— start Provided information —
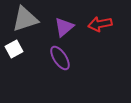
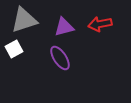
gray triangle: moved 1 px left, 1 px down
purple triangle: rotated 25 degrees clockwise
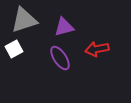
red arrow: moved 3 px left, 25 px down
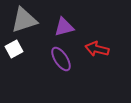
red arrow: rotated 25 degrees clockwise
purple ellipse: moved 1 px right, 1 px down
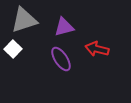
white square: moved 1 px left; rotated 18 degrees counterclockwise
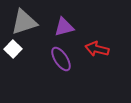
gray triangle: moved 2 px down
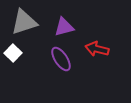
white square: moved 4 px down
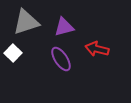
gray triangle: moved 2 px right
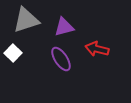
gray triangle: moved 2 px up
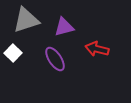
purple ellipse: moved 6 px left
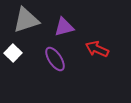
red arrow: rotated 10 degrees clockwise
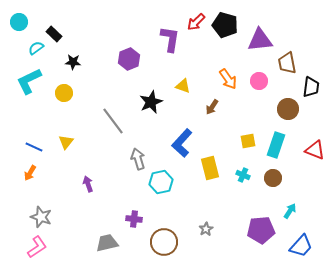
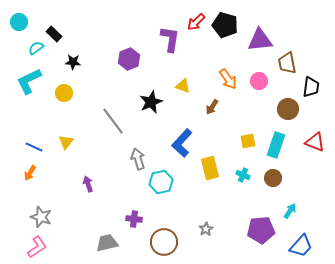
red triangle at (315, 150): moved 8 px up
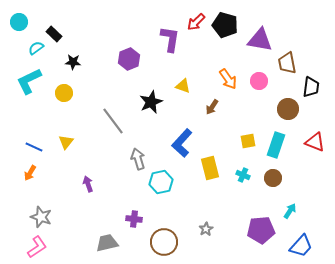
purple triangle at (260, 40): rotated 16 degrees clockwise
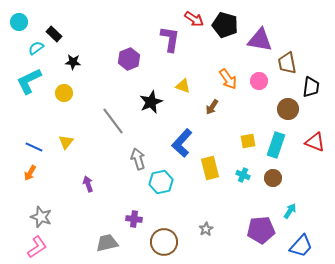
red arrow at (196, 22): moved 2 px left, 3 px up; rotated 102 degrees counterclockwise
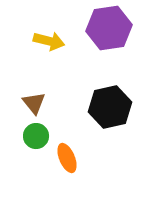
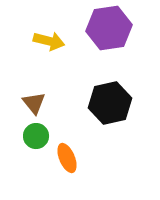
black hexagon: moved 4 px up
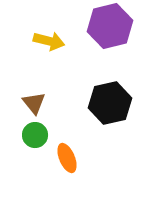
— end Provided information —
### Job
Rewrite the part of the records that runs from the start through the line containing "gray triangle: moved 2 px down", including that line, as a numbered list with blank lines omitted. Leave the pictures out of the list.

### Exercise answer
1. gray triangle: moved 1 px left, 1 px down
2. purple triangle: rotated 25 degrees clockwise
3. red arrow: moved 3 px left, 25 px down
4. red arrow: rotated 25 degrees clockwise
5. purple ellipse: moved 1 px right, 1 px down
6. white square: moved 1 px left; rotated 18 degrees counterclockwise
7. gray triangle: moved 2 px down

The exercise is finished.